ABOUT THIS EXERCISE ▸ Starting with the line that contains "yellow arrow: rotated 16 degrees clockwise" and stopping after the line that contains "gray circle: moved 2 px left, 2 px down", copy the entries below exactly. Include nothing else.

(INPUT MATERIAL)

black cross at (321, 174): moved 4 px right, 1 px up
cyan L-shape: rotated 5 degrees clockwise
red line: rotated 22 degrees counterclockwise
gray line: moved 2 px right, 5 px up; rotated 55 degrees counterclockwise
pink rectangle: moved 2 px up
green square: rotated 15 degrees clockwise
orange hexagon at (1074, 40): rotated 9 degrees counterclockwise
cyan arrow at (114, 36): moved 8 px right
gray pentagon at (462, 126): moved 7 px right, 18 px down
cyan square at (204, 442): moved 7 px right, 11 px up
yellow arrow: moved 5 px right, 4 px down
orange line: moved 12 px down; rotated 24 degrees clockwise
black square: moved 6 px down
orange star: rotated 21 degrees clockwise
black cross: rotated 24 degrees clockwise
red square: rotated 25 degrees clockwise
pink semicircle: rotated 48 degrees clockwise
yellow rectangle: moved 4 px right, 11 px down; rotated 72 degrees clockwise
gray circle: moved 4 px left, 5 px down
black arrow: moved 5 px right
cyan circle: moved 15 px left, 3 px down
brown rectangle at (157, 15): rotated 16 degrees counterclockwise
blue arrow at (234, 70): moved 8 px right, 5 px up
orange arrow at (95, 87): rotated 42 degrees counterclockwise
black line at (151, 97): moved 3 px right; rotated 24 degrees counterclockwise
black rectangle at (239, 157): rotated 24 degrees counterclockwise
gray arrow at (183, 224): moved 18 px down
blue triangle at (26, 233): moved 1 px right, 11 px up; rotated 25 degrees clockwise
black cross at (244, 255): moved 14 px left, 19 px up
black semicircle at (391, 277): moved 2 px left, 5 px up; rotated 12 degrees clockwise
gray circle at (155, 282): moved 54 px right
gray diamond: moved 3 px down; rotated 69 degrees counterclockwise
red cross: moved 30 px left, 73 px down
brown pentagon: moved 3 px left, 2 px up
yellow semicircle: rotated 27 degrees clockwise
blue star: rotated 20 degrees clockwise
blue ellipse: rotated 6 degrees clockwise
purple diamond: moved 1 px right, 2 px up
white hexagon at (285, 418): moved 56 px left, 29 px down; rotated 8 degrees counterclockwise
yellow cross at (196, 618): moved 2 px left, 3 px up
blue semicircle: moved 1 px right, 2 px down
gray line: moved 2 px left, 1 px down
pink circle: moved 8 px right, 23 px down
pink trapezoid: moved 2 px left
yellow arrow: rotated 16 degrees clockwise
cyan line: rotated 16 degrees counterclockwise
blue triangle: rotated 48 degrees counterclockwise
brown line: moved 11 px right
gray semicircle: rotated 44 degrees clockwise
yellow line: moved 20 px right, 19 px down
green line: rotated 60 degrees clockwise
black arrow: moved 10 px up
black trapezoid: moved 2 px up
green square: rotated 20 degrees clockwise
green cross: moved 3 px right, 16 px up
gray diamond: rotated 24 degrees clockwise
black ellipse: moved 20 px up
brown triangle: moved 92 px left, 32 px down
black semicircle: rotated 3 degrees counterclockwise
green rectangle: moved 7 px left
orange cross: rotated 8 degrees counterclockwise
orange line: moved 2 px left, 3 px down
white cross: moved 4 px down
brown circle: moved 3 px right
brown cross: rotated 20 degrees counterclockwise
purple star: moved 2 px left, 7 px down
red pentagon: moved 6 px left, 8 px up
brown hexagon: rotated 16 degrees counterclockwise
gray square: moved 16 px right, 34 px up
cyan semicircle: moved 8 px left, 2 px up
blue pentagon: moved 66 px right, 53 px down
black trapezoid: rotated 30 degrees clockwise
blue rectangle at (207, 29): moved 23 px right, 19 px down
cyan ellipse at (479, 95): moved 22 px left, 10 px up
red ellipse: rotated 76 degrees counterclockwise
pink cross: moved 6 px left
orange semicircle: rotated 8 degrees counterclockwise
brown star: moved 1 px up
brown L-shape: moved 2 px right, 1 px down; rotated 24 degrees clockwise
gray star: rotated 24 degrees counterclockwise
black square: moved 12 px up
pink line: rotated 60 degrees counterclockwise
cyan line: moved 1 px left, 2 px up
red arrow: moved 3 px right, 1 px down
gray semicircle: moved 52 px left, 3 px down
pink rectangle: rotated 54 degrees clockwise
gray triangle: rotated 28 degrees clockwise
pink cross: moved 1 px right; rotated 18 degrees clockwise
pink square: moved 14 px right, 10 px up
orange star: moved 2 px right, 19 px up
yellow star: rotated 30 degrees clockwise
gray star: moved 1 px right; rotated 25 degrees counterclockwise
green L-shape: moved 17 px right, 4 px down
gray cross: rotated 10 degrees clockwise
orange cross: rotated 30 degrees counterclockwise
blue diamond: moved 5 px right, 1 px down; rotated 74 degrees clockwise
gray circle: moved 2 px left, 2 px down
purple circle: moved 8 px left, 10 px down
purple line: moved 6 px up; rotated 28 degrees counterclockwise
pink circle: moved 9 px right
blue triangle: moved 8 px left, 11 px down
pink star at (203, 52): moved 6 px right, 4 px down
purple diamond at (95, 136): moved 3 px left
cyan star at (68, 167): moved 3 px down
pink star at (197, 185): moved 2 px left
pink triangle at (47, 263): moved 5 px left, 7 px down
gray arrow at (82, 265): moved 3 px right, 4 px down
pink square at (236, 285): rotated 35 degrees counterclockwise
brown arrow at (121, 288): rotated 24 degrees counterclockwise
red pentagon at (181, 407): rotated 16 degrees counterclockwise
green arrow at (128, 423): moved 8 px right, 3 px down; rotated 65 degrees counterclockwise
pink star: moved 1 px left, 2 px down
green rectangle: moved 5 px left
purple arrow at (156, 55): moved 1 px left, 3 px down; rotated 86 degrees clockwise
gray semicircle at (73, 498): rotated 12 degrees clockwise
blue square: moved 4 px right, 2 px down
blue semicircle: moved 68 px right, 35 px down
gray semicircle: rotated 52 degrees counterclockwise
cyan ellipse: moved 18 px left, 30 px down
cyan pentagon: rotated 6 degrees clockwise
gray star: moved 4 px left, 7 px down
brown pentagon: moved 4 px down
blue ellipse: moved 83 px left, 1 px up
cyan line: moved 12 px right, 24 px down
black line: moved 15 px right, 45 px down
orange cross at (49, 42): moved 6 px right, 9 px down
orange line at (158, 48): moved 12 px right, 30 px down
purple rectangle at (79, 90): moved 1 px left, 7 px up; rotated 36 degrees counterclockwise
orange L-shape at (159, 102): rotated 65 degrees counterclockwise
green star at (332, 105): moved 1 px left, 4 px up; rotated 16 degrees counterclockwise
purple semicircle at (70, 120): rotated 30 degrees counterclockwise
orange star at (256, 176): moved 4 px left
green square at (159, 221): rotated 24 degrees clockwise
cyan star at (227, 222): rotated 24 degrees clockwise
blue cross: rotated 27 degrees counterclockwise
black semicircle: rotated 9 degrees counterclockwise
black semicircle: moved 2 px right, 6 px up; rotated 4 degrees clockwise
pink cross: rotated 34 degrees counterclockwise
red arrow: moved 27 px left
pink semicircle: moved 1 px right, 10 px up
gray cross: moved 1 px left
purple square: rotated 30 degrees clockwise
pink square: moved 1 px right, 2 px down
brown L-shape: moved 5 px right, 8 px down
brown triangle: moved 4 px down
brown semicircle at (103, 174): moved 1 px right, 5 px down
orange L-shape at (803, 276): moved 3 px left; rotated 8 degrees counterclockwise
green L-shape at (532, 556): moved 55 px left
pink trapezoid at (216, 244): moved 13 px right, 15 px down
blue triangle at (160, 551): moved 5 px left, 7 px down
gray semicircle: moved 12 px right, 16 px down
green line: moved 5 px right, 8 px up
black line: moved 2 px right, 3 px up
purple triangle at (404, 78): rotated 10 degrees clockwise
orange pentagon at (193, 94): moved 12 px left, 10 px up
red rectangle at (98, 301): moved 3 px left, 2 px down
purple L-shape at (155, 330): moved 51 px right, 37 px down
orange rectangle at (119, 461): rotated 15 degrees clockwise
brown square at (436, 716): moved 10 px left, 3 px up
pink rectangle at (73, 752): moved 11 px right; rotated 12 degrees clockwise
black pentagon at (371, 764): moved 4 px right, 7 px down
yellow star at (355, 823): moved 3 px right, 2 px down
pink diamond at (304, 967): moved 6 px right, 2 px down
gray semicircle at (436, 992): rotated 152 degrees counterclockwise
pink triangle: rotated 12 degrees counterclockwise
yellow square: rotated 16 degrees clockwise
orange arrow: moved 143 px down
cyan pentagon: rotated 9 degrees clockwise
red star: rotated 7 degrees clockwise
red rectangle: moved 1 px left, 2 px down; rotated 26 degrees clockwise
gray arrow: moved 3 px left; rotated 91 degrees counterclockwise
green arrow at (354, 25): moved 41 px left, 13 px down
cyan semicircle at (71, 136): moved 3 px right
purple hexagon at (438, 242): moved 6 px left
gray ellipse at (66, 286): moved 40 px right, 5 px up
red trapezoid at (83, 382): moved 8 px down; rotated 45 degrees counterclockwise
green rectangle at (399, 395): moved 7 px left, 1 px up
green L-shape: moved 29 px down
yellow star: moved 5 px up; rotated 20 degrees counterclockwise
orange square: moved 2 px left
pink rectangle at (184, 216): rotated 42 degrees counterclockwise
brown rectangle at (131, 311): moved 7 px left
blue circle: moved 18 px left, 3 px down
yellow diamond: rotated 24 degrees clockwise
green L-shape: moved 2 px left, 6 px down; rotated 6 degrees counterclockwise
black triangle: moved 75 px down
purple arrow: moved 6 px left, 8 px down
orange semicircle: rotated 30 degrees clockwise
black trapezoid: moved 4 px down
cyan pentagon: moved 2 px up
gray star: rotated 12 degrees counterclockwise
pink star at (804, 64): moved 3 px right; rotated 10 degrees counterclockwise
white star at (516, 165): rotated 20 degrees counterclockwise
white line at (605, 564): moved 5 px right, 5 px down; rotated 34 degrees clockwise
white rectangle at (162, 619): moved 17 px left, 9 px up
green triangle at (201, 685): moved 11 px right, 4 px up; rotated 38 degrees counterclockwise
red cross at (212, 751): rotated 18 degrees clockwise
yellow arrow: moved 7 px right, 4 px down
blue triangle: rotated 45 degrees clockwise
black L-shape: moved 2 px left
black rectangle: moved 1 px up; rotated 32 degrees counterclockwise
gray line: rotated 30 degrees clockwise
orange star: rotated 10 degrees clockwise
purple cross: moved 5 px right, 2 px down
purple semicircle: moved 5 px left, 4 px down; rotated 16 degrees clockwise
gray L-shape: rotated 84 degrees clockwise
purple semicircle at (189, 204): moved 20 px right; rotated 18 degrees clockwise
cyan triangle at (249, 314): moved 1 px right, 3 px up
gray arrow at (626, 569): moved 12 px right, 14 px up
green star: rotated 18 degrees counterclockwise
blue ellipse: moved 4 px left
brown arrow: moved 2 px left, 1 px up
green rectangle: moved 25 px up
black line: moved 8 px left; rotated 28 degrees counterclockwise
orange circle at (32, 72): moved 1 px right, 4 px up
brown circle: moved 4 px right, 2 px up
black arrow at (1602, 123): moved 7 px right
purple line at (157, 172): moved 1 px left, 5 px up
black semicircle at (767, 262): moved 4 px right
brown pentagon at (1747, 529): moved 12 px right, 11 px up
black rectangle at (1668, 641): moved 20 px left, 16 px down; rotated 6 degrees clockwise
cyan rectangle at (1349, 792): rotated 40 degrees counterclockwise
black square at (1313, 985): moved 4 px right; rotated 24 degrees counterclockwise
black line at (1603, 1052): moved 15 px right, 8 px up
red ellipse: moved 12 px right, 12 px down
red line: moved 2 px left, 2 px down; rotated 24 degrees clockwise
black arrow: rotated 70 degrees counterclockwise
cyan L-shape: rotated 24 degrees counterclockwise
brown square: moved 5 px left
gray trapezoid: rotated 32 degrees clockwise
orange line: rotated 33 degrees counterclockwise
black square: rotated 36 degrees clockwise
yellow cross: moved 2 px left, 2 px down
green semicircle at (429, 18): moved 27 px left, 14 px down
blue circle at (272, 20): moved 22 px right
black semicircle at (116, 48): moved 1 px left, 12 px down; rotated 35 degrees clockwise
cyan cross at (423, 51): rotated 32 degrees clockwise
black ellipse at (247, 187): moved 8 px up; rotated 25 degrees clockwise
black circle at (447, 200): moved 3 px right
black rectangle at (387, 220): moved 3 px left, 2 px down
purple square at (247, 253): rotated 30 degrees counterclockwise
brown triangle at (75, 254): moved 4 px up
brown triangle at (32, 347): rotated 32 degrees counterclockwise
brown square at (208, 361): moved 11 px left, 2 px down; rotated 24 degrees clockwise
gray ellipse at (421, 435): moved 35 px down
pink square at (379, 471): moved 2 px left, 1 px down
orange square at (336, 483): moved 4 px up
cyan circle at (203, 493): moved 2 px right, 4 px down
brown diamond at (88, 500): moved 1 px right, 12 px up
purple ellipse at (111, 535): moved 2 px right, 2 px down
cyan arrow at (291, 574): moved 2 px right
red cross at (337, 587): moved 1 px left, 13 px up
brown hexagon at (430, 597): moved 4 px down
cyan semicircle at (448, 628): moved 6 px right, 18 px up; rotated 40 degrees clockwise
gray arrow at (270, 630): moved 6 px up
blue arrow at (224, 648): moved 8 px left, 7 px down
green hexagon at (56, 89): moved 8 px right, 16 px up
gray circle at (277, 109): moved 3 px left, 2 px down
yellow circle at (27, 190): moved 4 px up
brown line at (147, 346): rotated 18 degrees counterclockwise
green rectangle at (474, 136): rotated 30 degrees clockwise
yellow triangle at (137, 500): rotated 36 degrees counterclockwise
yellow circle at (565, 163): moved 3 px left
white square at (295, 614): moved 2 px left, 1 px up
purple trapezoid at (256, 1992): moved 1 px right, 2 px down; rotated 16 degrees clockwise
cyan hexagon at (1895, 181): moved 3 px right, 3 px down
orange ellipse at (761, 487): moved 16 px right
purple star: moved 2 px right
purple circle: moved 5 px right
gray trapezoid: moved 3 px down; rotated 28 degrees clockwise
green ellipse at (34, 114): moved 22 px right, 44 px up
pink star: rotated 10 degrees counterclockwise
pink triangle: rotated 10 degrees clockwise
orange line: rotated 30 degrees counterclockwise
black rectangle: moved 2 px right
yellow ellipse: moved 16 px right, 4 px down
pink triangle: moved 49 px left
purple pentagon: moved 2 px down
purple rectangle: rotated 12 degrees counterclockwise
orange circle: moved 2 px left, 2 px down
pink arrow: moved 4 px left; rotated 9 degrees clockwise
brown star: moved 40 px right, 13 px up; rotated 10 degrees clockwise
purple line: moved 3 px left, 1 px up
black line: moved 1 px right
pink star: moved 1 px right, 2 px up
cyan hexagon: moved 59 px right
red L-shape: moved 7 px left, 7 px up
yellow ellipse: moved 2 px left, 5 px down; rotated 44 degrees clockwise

(End INPUT MATERIAL)

OUTPUT ▸
yellow arrow: rotated 16 degrees clockwise
cyan line: rotated 16 degrees counterclockwise
blue triangle: rotated 48 degrees counterclockwise
brown line: moved 11 px right
gray semicircle: rotated 44 degrees clockwise
yellow line: moved 20 px right, 19 px down
green line: rotated 60 degrees clockwise
black arrow: moved 10 px up
black trapezoid: moved 2 px up
green square: rotated 20 degrees clockwise
green cross: moved 3 px right, 16 px up
gray diamond: rotated 24 degrees clockwise
black ellipse: moved 20 px up
brown triangle: moved 92 px left, 32 px down
black semicircle: rotated 3 degrees counterclockwise
green rectangle: moved 7 px left
orange cross: rotated 8 degrees counterclockwise
orange line: moved 2 px left, 3 px down
white cross: moved 4 px down
brown circle: moved 3 px right
brown cross: rotated 20 degrees counterclockwise
purple star: moved 2 px left, 7 px down
red pentagon: moved 6 px left, 8 px up
brown hexagon: rotated 16 degrees counterclockwise
gray square: moved 16 px right, 34 px up
cyan semicircle: moved 8 px left, 2 px up
blue pentagon: moved 66 px right, 53 px down
black trapezoid: rotated 30 degrees clockwise
blue rectangle at (207, 29): moved 23 px right, 19 px down
cyan ellipse at (479, 95): moved 22 px left, 10 px up
red ellipse: rotated 76 degrees counterclockwise
pink cross: moved 6 px left
orange semicircle: rotated 8 degrees counterclockwise
brown star: moved 1 px up
brown L-shape: moved 2 px right, 1 px down; rotated 24 degrees clockwise
gray star: rotated 24 degrees counterclockwise
black square: moved 12 px up
pink line: rotated 60 degrees counterclockwise
cyan line: moved 1 px left, 2 px up
red arrow: moved 3 px right, 1 px down
gray semicircle: moved 52 px left, 3 px down
pink rectangle: rotated 54 degrees clockwise
gray triangle: rotated 28 degrees clockwise
pink cross: moved 1 px right; rotated 18 degrees clockwise
pink square: moved 14 px right, 10 px up
orange star: moved 2 px right, 19 px up
yellow star: rotated 30 degrees clockwise
gray star: moved 1 px right; rotated 25 degrees counterclockwise
green L-shape: moved 17 px right, 4 px down
gray cross: rotated 10 degrees clockwise
orange cross: rotated 30 degrees counterclockwise
blue diamond: moved 5 px right, 1 px down; rotated 74 degrees clockwise
gray circle: moved 2 px left, 2 px down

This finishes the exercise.